## Assignment
Nothing but the text belongs in the answer: the listing below, copied exactly, without pictures.

── Provided data

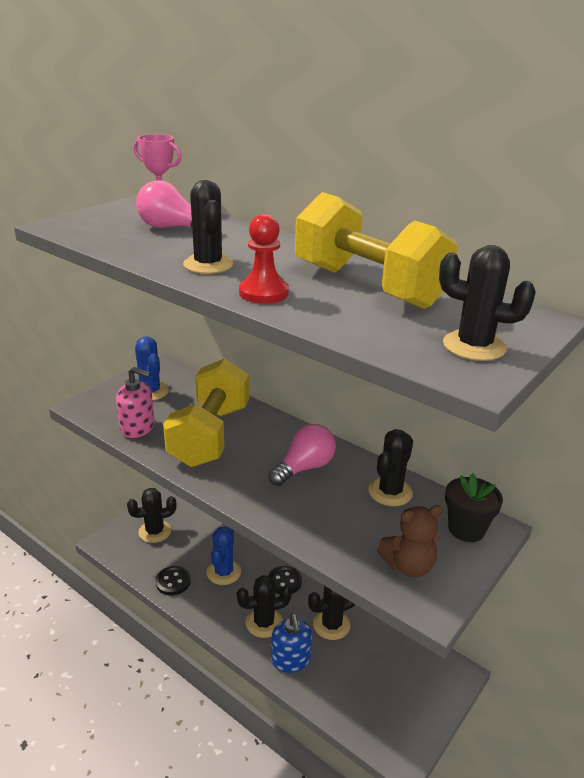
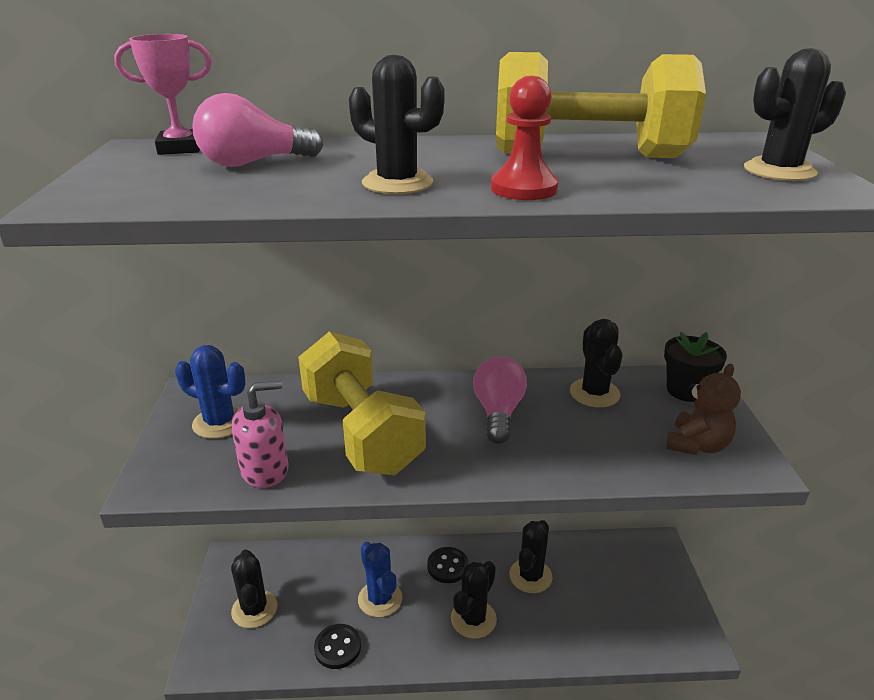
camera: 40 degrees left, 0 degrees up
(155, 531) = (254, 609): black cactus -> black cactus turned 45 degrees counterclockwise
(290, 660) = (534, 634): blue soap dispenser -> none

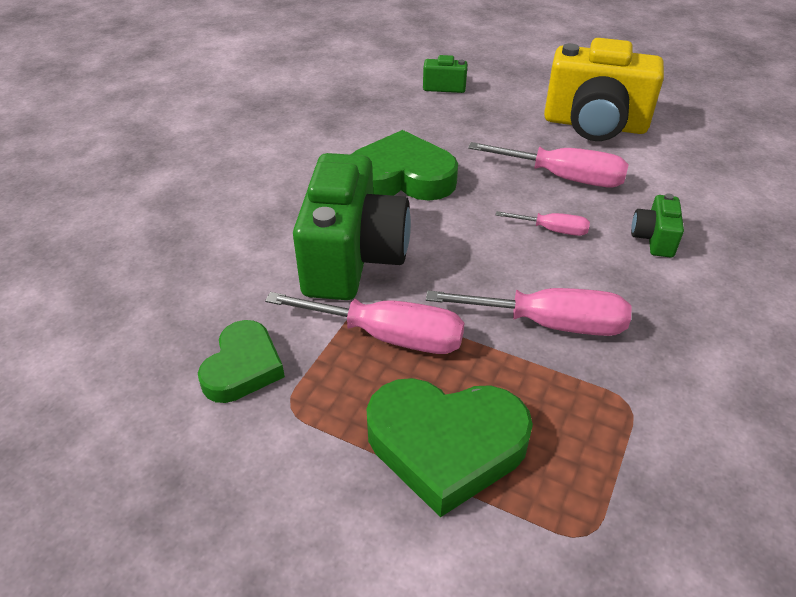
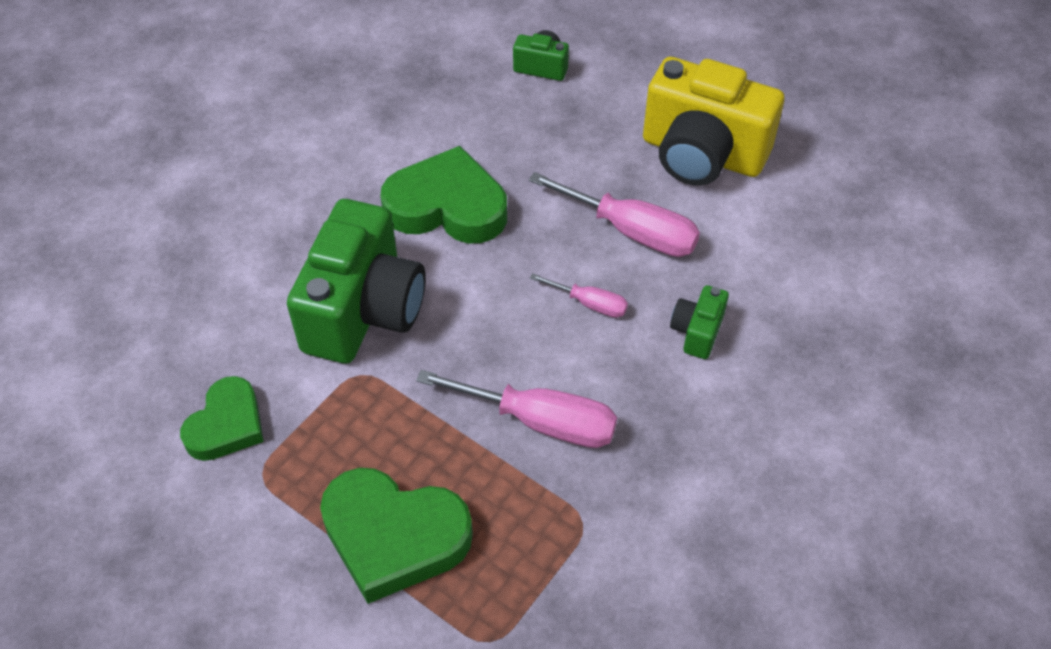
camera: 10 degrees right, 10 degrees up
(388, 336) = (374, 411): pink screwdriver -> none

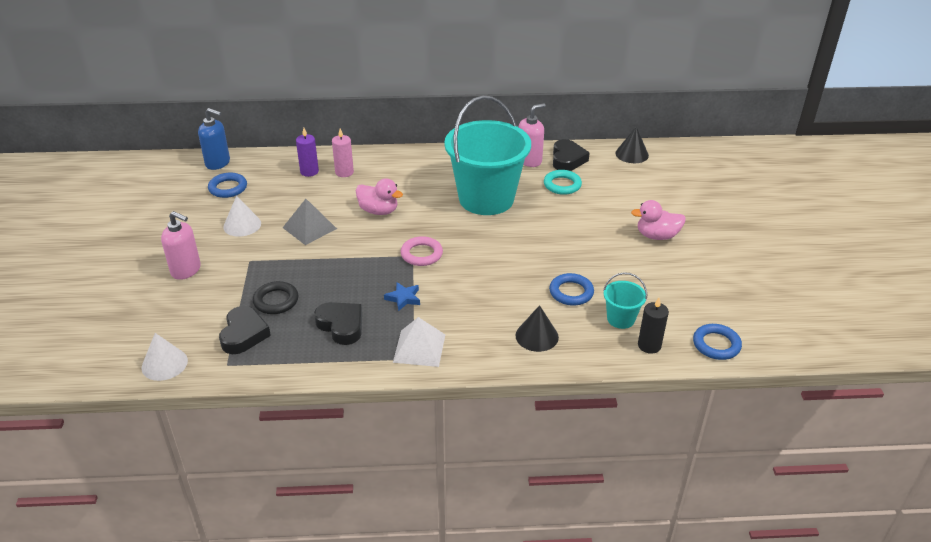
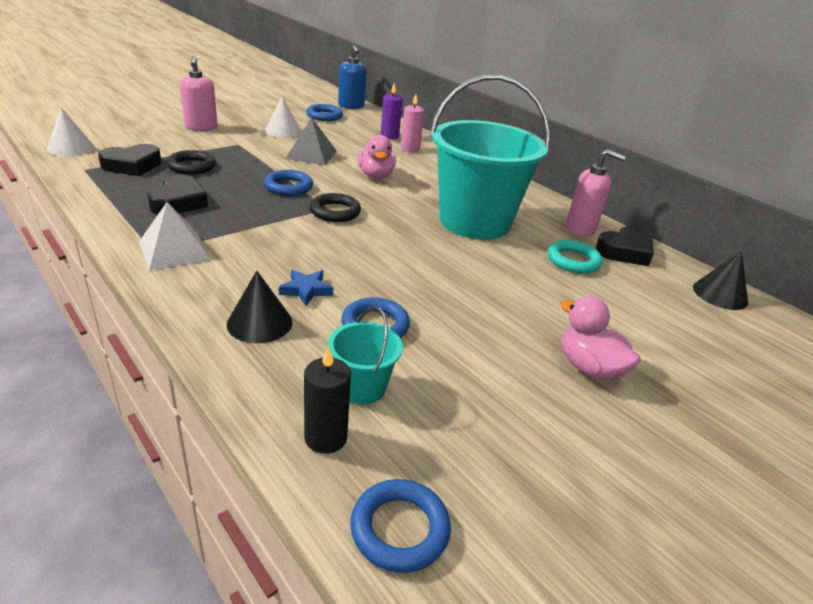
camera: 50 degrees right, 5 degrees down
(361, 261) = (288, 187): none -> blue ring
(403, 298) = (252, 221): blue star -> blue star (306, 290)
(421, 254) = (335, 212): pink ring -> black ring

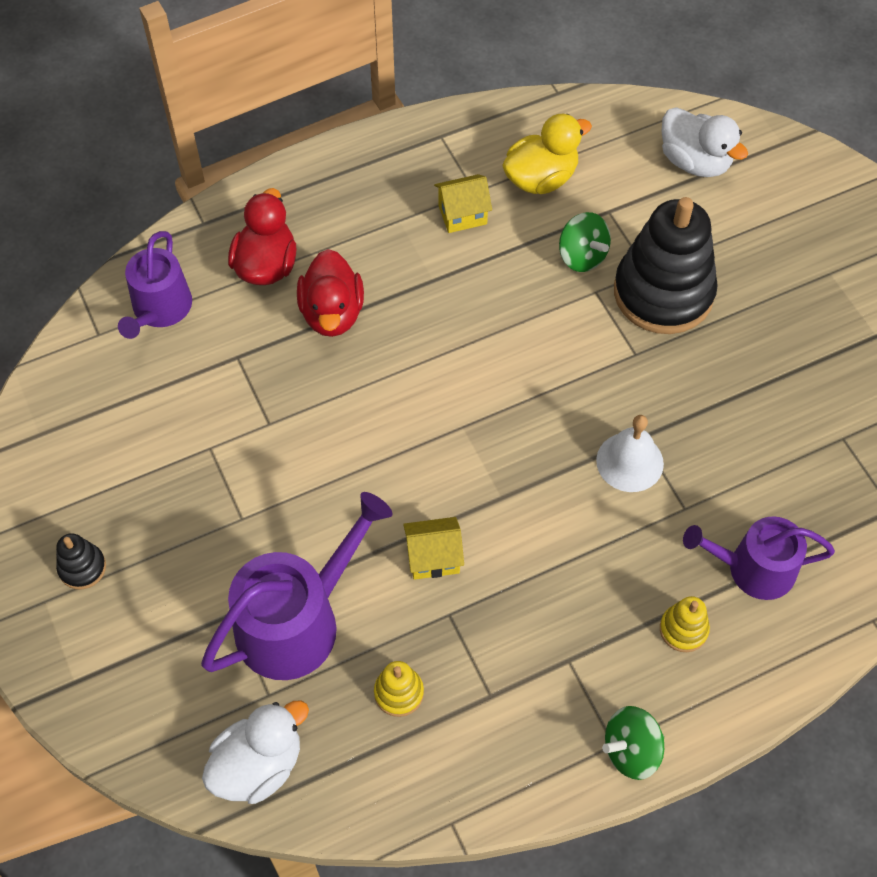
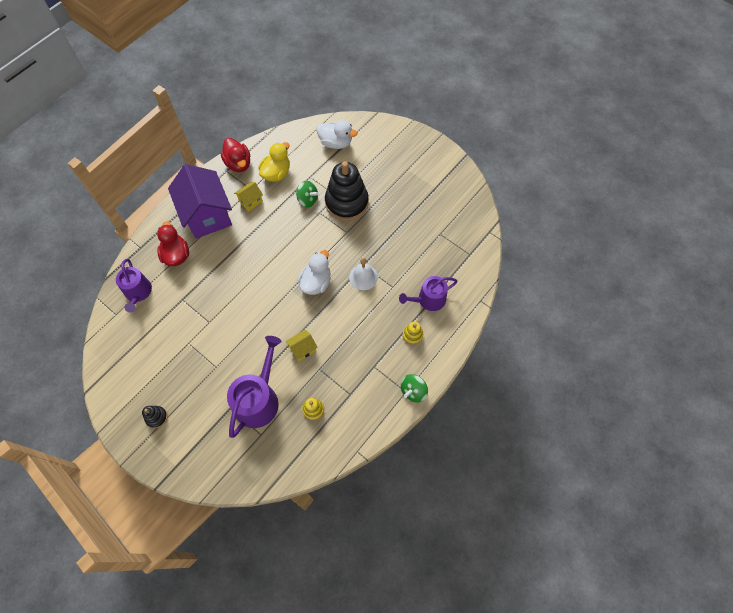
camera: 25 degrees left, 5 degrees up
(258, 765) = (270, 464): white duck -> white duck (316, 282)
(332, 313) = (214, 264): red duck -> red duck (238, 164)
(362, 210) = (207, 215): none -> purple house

────

## Final answer
camera: 40 degrees left, 0 degrees up
(155, 531) = (254, 609): black cactus -> black cactus turned 45 degrees counterclockwise
(290, 660) = (534, 634): blue soap dispenser -> none

camera: 10 degrees right, 10 degrees up
(388, 336) = (374, 411): pink screwdriver -> none

camera: 50 degrees right, 5 degrees down
(361, 261) = (288, 187): none -> blue ring
(403, 298) = (252, 221): blue star -> blue star (306, 290)
(421, 254) = (335, 212): pink ring -> black ring

camera: 25 degrees left, 5 degrees up
(258, 765) = (270, 464): white duck -> white duck (316, 282)
(332, 313) = (214, 264): red duck -> red duck (238, 164)
(362, 210) = (207, 215): none -> purple house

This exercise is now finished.